-- EXTRACTED ENTRIES follows --
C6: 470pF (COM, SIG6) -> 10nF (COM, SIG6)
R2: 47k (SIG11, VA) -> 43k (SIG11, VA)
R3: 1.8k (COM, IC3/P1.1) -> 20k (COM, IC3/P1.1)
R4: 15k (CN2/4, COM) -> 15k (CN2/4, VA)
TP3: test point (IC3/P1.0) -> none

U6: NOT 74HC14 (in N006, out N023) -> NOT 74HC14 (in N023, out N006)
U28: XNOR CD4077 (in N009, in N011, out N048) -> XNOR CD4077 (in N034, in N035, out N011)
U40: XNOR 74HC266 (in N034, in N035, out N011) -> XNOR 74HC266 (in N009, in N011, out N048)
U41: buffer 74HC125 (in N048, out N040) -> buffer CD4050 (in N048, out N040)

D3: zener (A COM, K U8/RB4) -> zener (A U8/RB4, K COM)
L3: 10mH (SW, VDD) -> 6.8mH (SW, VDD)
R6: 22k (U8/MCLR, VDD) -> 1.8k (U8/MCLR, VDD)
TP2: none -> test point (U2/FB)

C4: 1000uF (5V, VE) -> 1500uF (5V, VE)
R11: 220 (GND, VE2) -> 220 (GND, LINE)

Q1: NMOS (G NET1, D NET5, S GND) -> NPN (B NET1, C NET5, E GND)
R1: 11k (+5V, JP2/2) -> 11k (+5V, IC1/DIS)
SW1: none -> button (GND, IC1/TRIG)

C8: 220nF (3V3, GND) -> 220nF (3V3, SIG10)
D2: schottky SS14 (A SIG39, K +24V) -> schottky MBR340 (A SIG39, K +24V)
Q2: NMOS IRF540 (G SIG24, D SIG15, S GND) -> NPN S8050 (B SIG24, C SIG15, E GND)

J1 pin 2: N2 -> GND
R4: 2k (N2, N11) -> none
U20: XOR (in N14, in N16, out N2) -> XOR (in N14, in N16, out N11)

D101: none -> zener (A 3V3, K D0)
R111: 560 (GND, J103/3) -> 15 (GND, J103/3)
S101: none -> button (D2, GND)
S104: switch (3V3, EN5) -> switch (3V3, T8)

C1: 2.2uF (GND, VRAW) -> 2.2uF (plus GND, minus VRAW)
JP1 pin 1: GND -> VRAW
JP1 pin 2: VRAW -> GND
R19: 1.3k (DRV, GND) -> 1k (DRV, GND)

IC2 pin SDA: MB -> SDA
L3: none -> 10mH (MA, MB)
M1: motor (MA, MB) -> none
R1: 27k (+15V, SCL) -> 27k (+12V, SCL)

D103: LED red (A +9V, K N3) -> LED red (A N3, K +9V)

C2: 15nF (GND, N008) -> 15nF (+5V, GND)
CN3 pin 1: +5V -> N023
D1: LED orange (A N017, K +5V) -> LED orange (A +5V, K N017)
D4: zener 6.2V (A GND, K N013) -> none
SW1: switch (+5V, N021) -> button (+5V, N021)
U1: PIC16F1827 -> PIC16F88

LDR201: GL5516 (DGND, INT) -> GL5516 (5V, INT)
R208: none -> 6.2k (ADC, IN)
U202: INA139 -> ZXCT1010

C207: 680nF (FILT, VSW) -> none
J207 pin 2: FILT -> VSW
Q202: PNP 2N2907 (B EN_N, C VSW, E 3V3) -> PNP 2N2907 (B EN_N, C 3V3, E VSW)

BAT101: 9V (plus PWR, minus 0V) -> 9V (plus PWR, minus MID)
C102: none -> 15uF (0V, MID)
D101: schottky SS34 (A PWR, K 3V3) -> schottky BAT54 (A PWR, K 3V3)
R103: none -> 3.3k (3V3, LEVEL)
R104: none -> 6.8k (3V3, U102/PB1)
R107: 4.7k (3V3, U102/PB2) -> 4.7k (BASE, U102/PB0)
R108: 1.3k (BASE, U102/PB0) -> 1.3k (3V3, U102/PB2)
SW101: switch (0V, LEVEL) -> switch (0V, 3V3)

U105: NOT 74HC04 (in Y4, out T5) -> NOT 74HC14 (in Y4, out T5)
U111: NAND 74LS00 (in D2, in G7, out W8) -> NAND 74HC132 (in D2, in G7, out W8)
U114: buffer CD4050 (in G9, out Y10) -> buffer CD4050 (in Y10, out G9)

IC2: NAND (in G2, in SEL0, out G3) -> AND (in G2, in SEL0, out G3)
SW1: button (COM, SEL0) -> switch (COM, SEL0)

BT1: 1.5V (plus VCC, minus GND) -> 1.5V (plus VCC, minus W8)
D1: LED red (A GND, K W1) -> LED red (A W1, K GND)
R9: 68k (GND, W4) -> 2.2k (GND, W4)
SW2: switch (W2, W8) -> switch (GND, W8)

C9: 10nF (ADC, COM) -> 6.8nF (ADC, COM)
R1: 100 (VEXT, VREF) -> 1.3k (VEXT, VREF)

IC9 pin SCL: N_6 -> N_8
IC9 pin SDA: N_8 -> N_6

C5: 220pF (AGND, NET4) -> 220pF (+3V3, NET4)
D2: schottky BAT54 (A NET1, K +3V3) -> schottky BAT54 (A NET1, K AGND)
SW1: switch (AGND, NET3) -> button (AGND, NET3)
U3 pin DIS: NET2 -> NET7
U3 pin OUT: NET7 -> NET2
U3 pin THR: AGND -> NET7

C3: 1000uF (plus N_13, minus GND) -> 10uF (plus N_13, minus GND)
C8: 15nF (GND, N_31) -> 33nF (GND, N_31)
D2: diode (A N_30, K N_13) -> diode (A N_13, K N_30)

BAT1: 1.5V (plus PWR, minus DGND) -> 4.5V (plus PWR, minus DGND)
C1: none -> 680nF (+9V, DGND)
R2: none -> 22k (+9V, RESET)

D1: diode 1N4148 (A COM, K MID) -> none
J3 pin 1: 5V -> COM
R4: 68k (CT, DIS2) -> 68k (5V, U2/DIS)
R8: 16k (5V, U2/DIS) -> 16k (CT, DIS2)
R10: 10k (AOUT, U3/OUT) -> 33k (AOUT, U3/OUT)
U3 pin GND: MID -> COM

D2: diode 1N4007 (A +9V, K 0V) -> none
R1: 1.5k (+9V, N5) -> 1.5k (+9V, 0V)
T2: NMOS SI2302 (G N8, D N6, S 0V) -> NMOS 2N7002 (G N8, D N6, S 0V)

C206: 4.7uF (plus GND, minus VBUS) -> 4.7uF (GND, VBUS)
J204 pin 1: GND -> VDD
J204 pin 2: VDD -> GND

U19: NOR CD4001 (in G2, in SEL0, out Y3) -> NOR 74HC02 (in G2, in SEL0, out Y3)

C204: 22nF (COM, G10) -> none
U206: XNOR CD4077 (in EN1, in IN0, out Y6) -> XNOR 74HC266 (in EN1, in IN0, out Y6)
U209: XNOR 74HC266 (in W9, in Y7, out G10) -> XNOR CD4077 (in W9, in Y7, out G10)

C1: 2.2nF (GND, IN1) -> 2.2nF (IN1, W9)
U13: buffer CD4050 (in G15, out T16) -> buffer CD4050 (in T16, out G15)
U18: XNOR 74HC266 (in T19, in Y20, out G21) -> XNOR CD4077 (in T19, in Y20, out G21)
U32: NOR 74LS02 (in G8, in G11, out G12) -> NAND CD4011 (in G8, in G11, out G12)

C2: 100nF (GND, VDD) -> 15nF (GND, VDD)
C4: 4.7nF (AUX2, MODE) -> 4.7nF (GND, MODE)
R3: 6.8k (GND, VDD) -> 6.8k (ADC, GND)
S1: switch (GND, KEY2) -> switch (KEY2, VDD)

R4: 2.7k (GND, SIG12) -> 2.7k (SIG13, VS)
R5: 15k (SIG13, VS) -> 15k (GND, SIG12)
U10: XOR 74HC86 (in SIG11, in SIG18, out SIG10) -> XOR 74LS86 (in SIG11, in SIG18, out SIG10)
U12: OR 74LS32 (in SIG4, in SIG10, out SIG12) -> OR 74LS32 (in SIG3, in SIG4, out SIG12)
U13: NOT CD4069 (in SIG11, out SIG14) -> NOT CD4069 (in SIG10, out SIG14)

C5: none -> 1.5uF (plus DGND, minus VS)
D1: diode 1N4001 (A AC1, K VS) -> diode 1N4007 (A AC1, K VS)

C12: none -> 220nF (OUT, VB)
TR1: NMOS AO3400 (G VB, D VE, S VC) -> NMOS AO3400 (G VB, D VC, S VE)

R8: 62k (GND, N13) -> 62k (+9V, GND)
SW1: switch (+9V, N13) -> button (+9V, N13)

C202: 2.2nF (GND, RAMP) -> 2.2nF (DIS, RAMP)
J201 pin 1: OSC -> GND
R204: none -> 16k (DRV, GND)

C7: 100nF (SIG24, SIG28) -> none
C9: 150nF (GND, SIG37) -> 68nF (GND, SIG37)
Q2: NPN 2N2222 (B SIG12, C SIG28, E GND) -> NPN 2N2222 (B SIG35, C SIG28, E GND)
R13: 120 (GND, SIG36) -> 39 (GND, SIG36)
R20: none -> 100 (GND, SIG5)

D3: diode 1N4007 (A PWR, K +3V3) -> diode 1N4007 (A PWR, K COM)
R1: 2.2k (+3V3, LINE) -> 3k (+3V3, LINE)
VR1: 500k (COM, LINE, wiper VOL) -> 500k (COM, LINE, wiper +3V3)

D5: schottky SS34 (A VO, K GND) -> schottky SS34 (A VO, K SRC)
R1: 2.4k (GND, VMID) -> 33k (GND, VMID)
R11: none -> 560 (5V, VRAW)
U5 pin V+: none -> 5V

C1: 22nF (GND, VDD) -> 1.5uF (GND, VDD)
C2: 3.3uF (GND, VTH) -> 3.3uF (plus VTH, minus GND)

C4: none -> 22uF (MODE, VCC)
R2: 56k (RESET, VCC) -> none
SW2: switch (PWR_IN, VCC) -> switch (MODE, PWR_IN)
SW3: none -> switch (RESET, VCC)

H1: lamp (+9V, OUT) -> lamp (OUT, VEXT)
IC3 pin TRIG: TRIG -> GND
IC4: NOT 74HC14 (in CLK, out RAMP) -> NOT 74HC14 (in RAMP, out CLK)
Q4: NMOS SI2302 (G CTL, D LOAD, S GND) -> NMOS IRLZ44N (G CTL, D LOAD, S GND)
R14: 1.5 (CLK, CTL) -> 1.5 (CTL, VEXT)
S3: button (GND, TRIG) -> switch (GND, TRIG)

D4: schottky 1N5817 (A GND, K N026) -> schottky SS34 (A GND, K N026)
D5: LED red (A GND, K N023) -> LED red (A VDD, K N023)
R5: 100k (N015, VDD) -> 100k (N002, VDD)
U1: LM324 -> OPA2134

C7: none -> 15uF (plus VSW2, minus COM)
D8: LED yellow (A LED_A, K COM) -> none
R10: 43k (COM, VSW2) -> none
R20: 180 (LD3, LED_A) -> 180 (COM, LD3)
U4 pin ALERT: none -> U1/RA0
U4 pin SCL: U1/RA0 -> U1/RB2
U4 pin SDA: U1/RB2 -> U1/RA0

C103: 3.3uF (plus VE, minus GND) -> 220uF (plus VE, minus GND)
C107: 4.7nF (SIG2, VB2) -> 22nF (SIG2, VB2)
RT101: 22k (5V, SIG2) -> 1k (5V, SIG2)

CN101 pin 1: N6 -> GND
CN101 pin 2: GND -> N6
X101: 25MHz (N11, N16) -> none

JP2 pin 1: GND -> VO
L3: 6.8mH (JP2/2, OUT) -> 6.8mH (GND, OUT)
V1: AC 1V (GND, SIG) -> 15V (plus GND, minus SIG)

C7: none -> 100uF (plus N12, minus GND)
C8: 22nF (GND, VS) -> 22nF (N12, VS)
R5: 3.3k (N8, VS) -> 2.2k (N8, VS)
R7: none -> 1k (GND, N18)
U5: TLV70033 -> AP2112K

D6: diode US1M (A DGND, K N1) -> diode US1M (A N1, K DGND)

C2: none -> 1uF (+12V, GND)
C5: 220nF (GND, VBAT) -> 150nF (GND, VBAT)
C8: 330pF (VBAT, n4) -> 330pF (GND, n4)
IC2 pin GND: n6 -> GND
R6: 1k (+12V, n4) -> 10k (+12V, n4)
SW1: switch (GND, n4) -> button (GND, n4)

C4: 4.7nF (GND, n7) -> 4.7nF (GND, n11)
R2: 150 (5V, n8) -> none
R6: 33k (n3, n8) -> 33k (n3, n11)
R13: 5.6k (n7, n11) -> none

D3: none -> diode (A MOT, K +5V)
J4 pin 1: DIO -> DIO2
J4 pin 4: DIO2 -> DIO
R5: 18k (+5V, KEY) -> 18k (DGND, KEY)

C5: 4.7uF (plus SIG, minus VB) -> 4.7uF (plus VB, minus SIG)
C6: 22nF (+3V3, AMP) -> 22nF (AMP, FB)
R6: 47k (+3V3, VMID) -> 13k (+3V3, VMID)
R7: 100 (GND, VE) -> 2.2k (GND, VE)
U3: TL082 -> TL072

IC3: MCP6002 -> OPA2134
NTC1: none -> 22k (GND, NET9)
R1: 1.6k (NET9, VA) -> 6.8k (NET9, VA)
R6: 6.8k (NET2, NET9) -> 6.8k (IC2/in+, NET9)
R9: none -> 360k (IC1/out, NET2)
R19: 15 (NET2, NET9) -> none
-- EXTRACTED ENTRIES concluded --
◆ WHAT NEEDS TO BE DONE:
Output the lines of the records above exactly as they appear, from the line containing "D3: zener (A" through the line containing "R1: 27k (+15V, SCL) -> 27k (+12V, SCL)".

◆ SOLVED EXERCISE:
D3: zener (A COM, K U8/RB4) -> zener (A U8/RB4, K COM)
L3: 10mH (SW, VDD) -> 6.8mH (SW, VDD)
R6: 22k (U8/MCLR, VDD) -> 1.8k (U8/MCLR, VDD)
TP2: none -> test point (U2/FB)

C4: 1000uF (5V, VE) -> 1500uF (5V, VE)
R11: 220 (GND, VE2) -> 220 (GND, LINE)

Q1: NMOS (G NET1, D NET5, S GND) -> NPN (B NET1, C NET5, E GND)
R1: 11k (+5V, JP2/2) -> 11k (+5V, IC1/DIS)
SW1: none -> button (GND, IC1/TRIG)

C8: 220nF (3V3, GND) -> 220nF (3V3, SIG10)
D2: schottky SS14 (A SIG39, K +24V) -> schottky MBR340 (A SIG39, K +24V)
Q2: NMOS IRF540 (G SIG24, D SIG15, S GND) -> NPN S8050 (B SIG24, C SIG15, E GND)

J1 pin 2: N2 -> GND
R4: 2k (N2, N11) -> none
U20: XOR (in N14, in N16, out N2) -> XOR (in N14, in N16, out N11)

D101: none -> zener (A 3V3, K D0)
R111: 560 (GND, J103/3) -> 15 (GND, J103/3)
S101: none -> button (D2, GND)
S104: switch (3V3, EN5) -> switch (3V3, T8)

C1: 2.2uF (GND, VRAW) -> 2.2uF (plus GND, minus VRAW)
JP1 pin 1: GND -> VRAW
JP1 pin 2: VRAW -> GND
R19: 1.3k (DRV, GND) -> 1k (DRV, GND)

IC2 pin SDA: MB -> SDA
L3: none -> 10mH (MA, MB)
M1: motor (MA, MB) -> none
R1: 27k (+15V, SCL) -> 27k (+12V, SCL)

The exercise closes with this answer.